TASK OBJECTIVE
Among the entries below, find each line with "degrees" and show it.

(Beginning of INPUT)

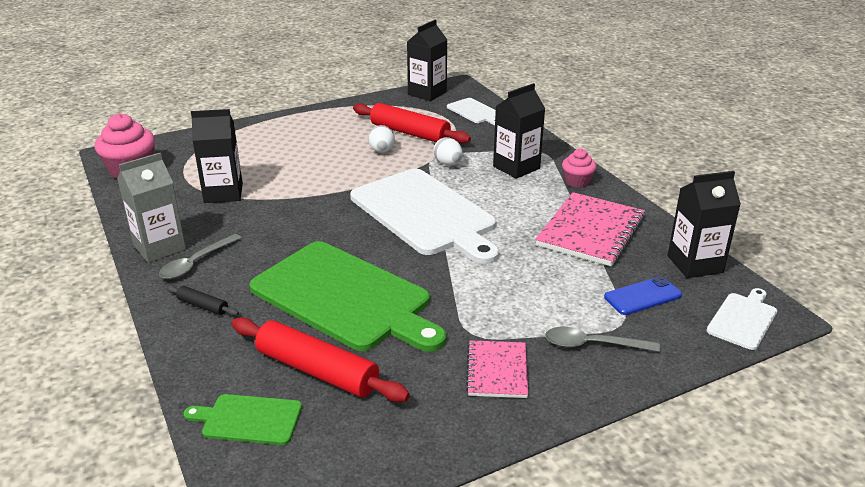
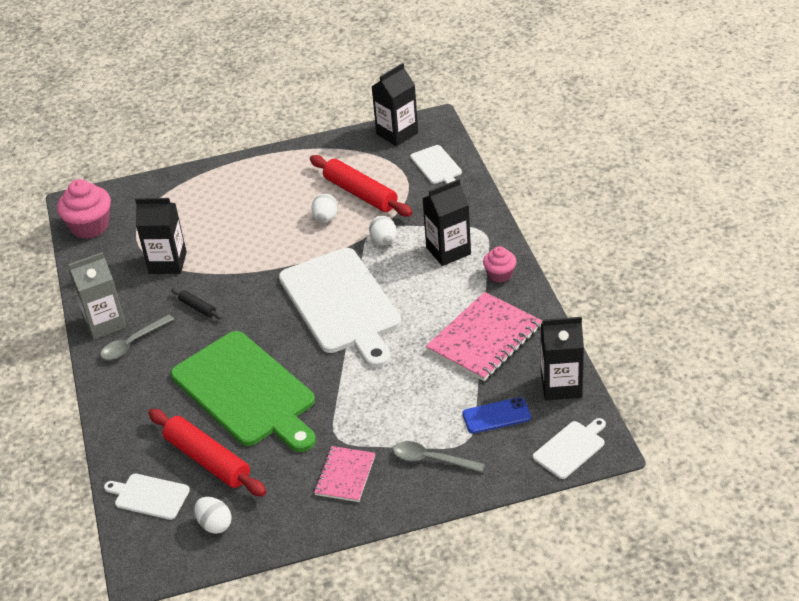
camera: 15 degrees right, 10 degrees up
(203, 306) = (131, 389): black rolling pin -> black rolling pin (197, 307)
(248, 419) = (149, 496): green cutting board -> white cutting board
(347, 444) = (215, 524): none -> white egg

(End of INPUT)
(Beginning of INPUT)

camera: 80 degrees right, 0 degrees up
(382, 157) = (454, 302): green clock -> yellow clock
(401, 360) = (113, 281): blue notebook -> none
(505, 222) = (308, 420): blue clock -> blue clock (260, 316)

(End of INPUT)
(Beginning of INPUT)

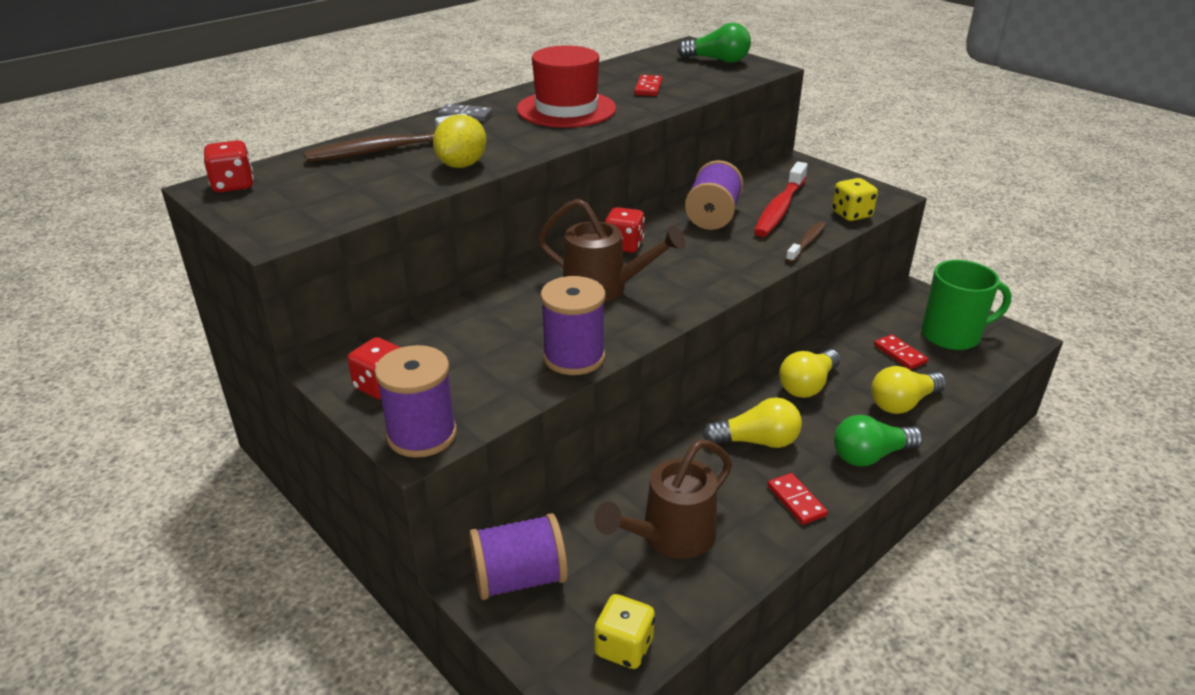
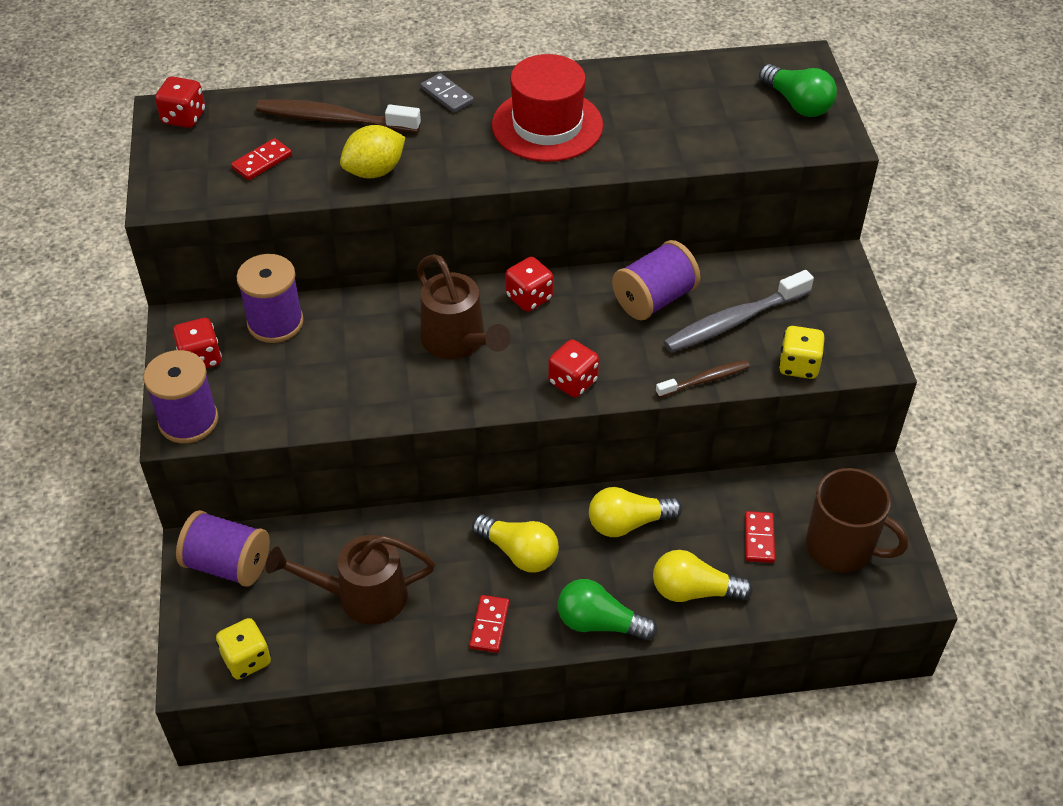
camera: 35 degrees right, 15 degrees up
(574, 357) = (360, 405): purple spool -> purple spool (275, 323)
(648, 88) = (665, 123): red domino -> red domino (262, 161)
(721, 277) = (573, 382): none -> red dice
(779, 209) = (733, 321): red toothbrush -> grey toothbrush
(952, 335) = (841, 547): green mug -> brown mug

(End of INPUT)

REPLY TO THE TASK
camera: 15 degrees right, 10 degrees up
camera: 80 degrees right, 0 degrees up
camera: 35 degrees right, 15 degrees up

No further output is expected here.